## What needs to be done
Lines holding the string "scissors" in the listing below are to be copied.

## Data in this exercise
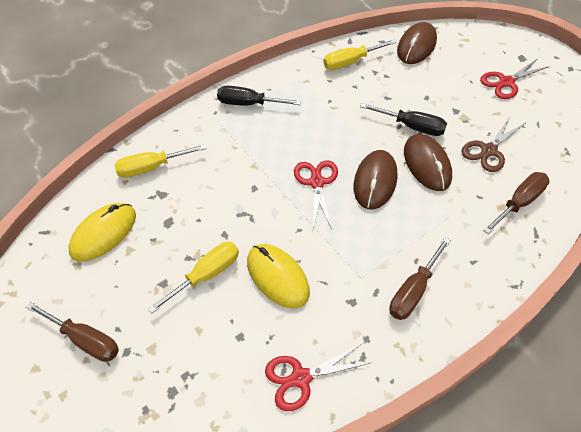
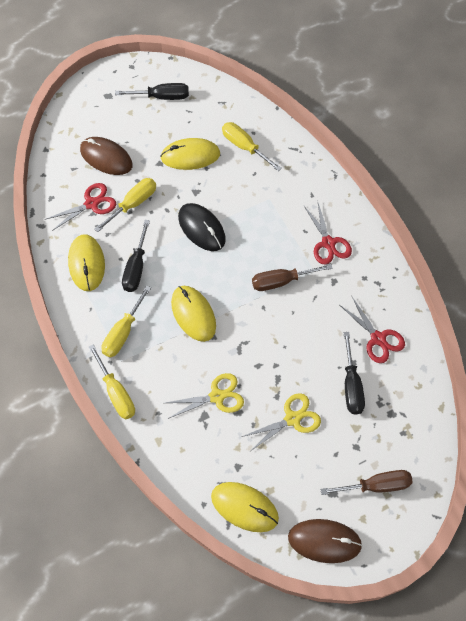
black mouse: 0 -> 1
black screwdriver: 2 -> 3
brown mouse: 3 -> 2
brown scissors: 1 -> 0
brown screwdriver: 3 -> 2
yellow mouse: 2 -> 4
yellow scissors: 0 -> 2
yellow screwdriver: 3 -> 4

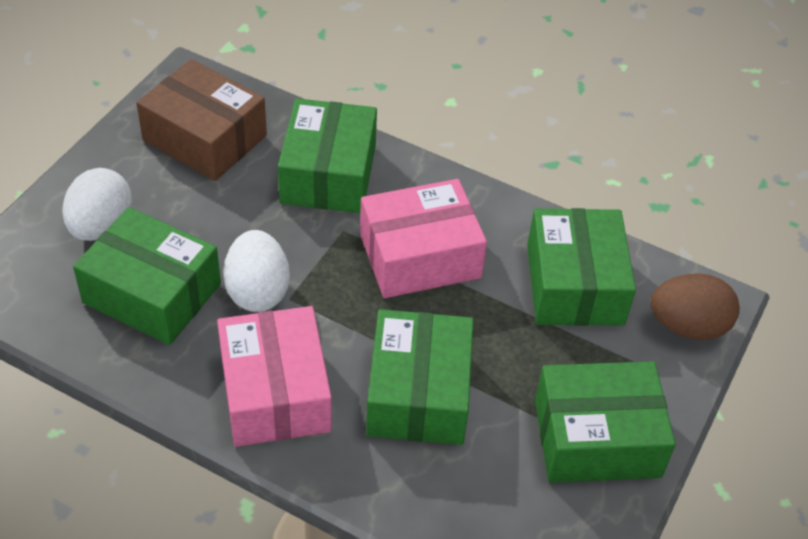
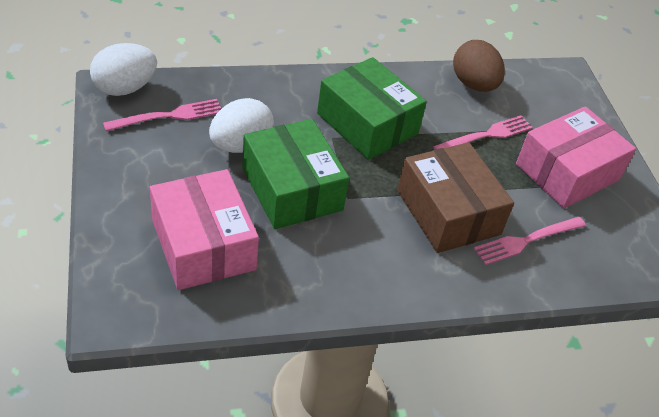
green box: 5 -> 2
pink fork: 0 -> 3

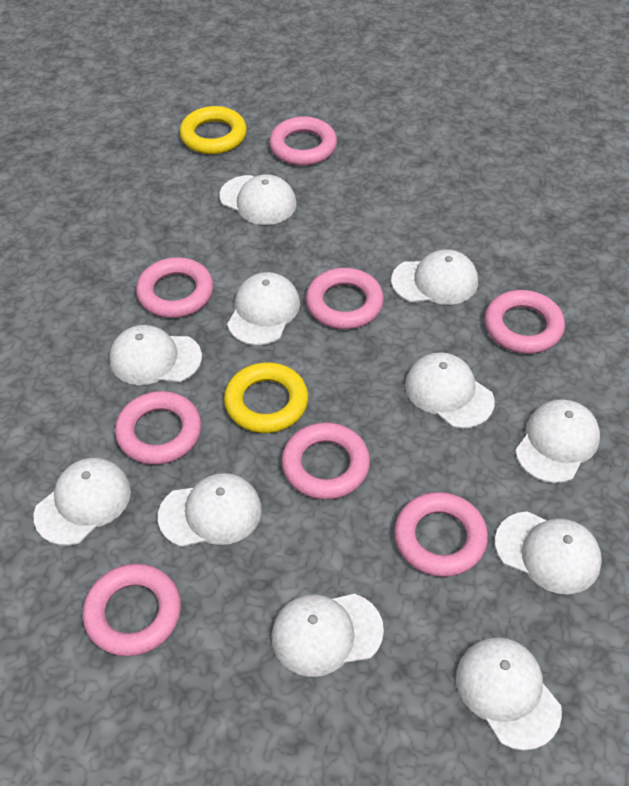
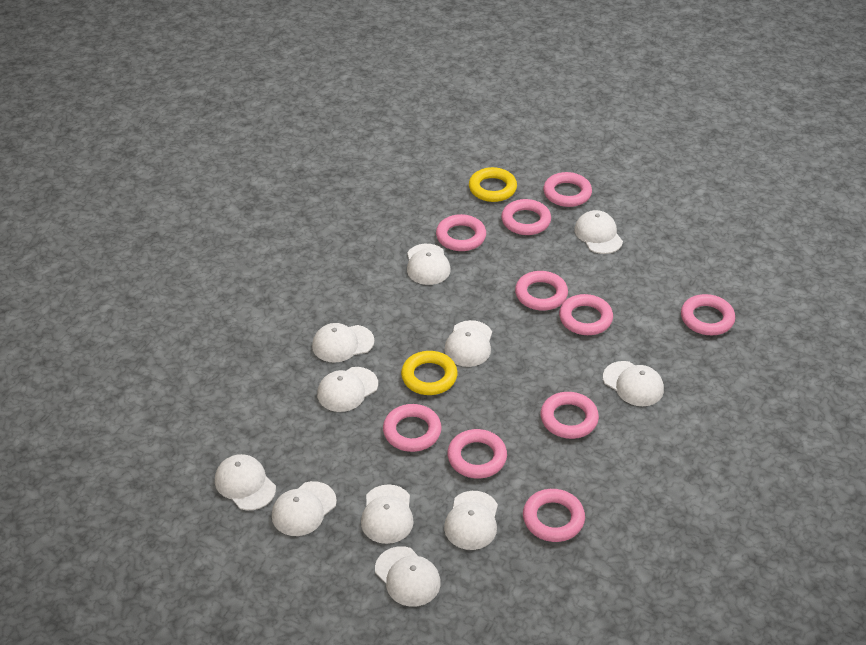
pink ring: 8 -> 10

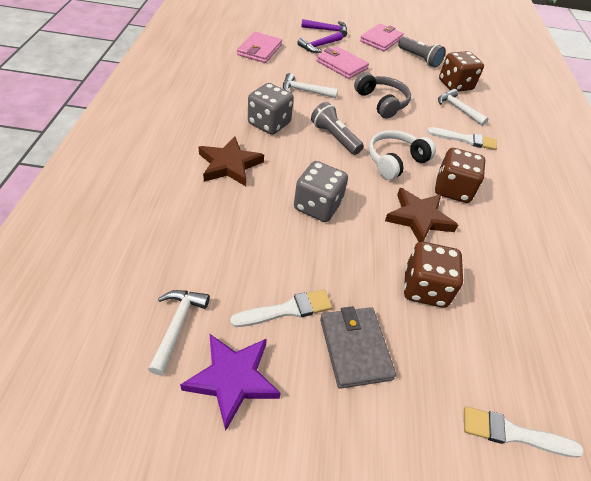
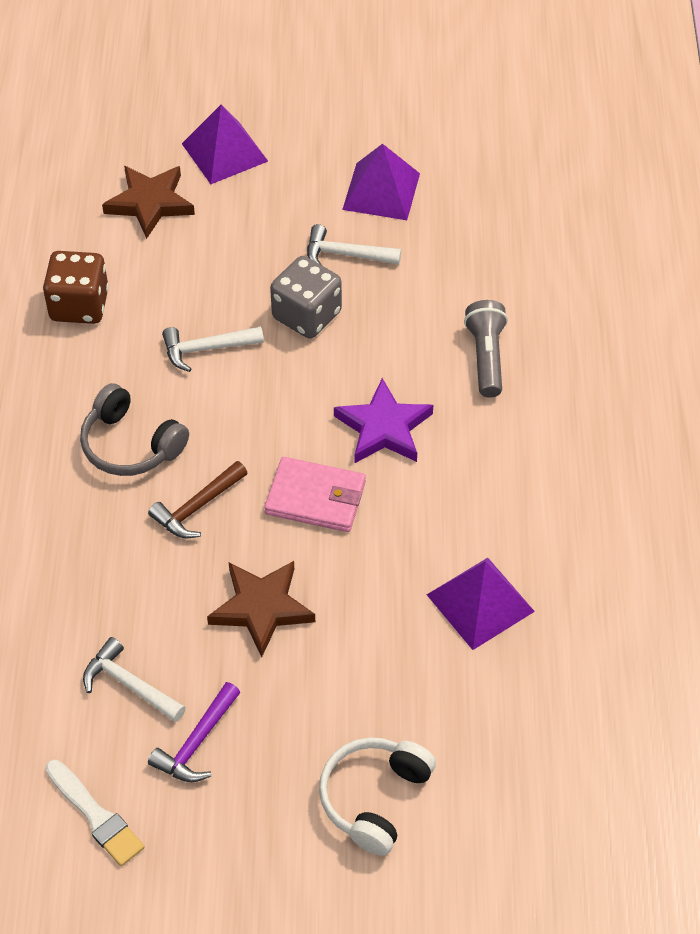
brown dice: 3 -> 1
brown hammer: 0 -> 1
grey dice: 2 -> 1
grey flashlight: 2 -> 1
grey wallet: 1 -> 0
pink wallet: 3 -> 1
purple hammer: 2 -> 1
purple pyramid: 0 -> 3
white brush: 3 -> 1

## Response for this exercise
brown scissors: 1 -> 0
yellow scissors: 0 -> 2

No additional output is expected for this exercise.